* _WHAT IS EXPECTED_
Your answer should repeat every line of the records below in which the word "camera" appears.

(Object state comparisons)
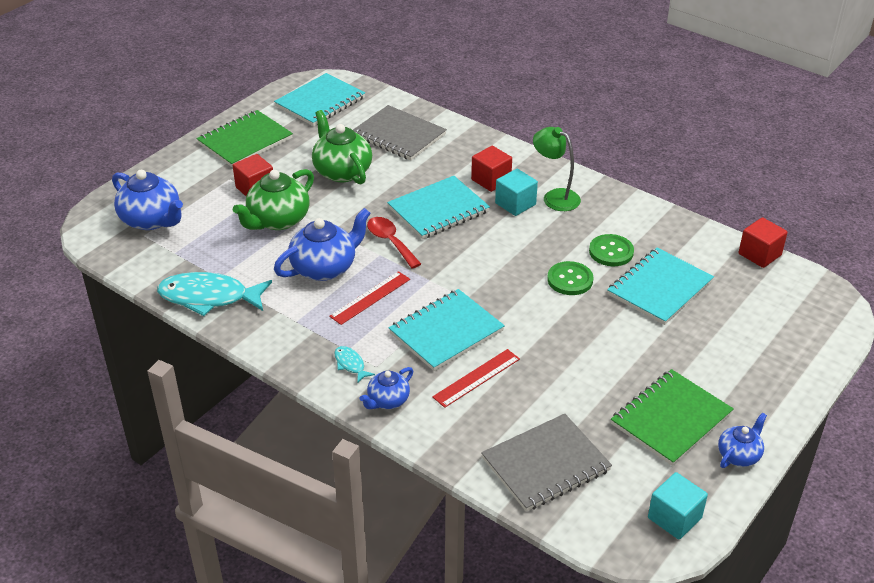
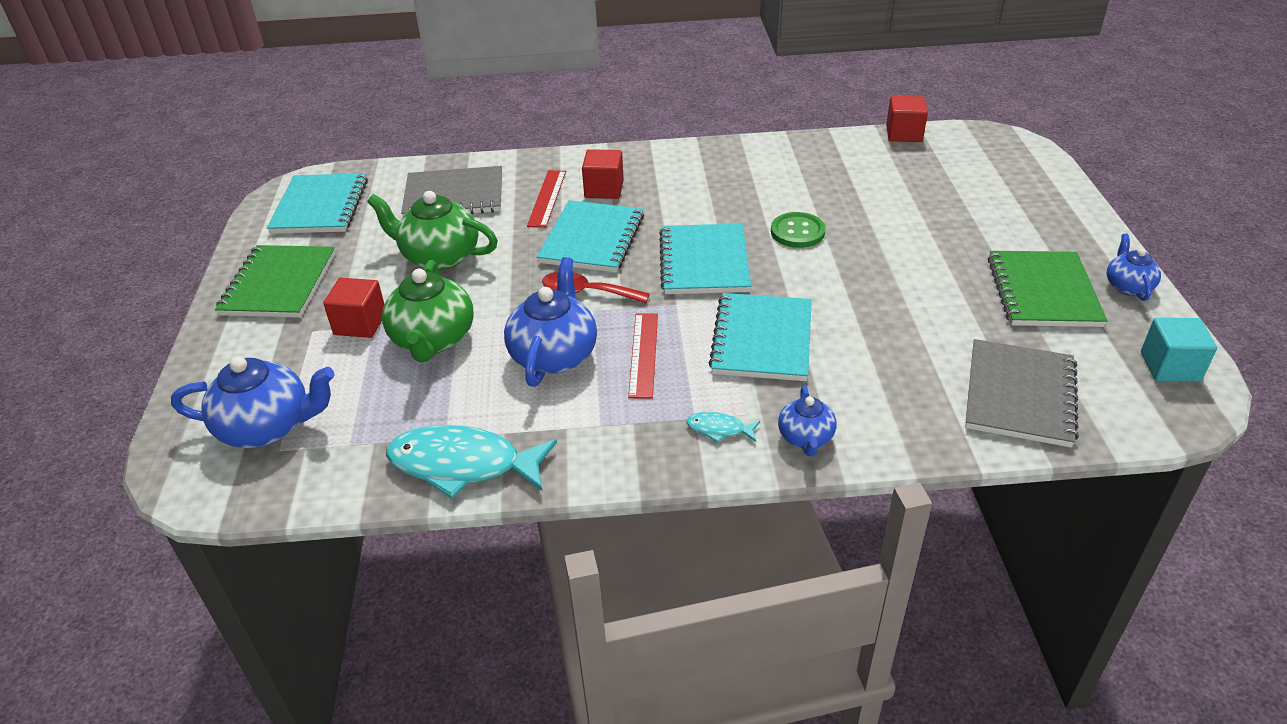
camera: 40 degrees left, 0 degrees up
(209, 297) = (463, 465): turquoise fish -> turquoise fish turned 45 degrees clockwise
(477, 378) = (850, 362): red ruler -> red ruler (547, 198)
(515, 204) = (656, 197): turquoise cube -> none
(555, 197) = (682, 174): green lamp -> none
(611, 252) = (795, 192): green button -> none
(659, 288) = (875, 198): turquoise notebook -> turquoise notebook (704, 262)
--
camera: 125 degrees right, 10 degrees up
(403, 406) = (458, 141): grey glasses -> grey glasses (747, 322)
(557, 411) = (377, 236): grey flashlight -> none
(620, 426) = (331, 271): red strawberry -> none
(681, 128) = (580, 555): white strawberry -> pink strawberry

* _RESULT OF THE TASK_
camera: 40 degrees left, 0 degrees up
camera: 125 degrees right, 10 degrees up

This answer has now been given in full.